Beneath this line are the data; copy exactly the part of them that opens with the line containing "camera: 80 degrees right, 5 degrees up" and closes with the line containing "(301, 338) = (532, 182): orange", and only that part.
____ Information shown
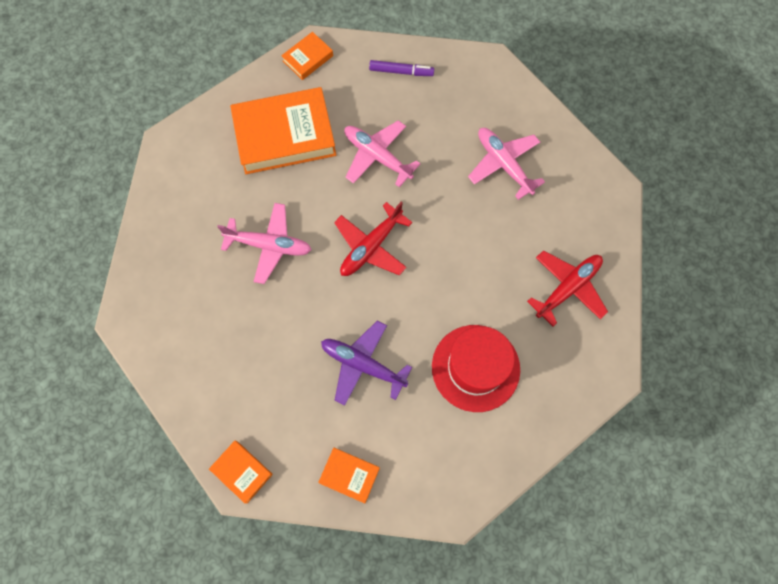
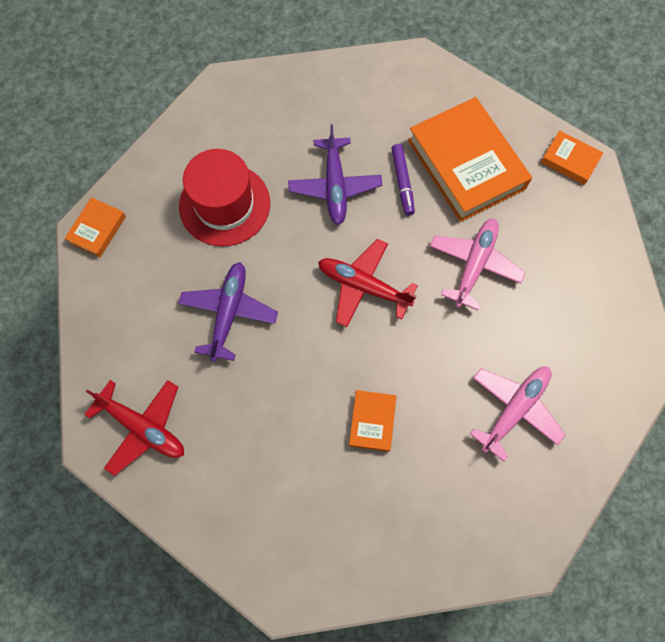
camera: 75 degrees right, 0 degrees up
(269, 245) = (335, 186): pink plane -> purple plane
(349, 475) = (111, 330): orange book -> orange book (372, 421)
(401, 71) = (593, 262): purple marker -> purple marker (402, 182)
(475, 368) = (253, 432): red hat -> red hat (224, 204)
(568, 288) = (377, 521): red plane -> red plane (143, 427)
________
____ Information shown
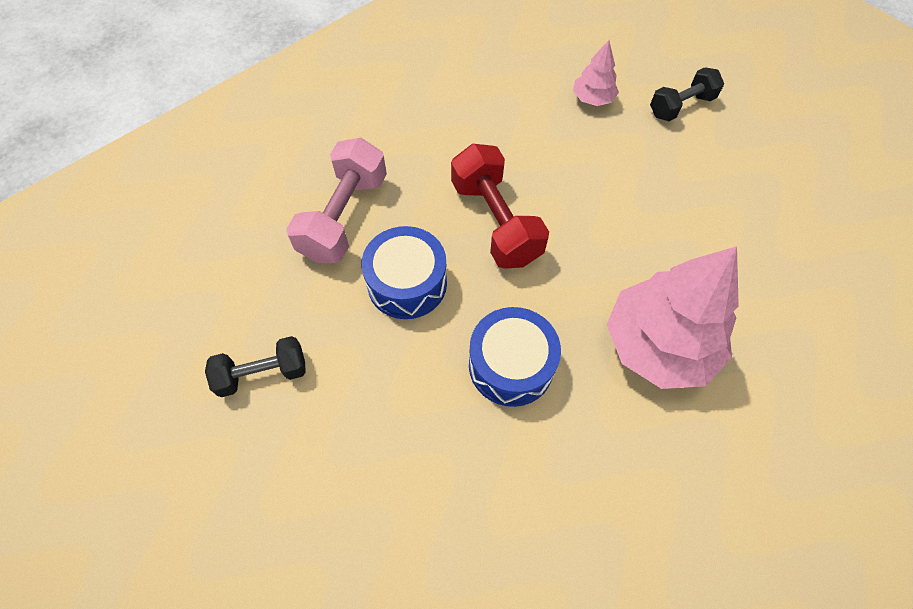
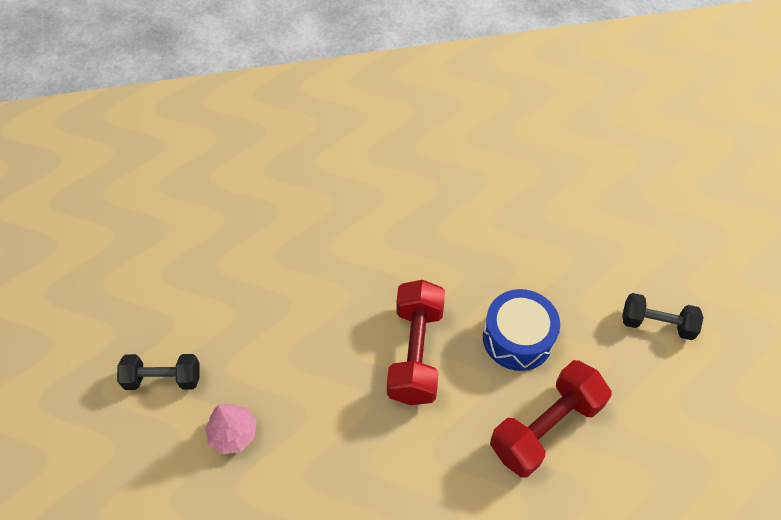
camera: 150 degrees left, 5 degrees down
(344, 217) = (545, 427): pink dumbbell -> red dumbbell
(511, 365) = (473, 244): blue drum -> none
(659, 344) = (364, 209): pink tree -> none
________
____ Information shown
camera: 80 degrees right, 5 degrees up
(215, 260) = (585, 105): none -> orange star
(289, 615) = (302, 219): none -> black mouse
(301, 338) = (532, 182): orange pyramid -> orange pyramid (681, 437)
________
* **Answer for this exercise**
camera: 80 degrees right, 5 degrees up
(215, 260) = (585, 105): none -> orange star
(289, 615) = (302, 219): none -> black mouse
(301, 338) = (532, 182): orange pyramid -> orange pyramid (681, 437)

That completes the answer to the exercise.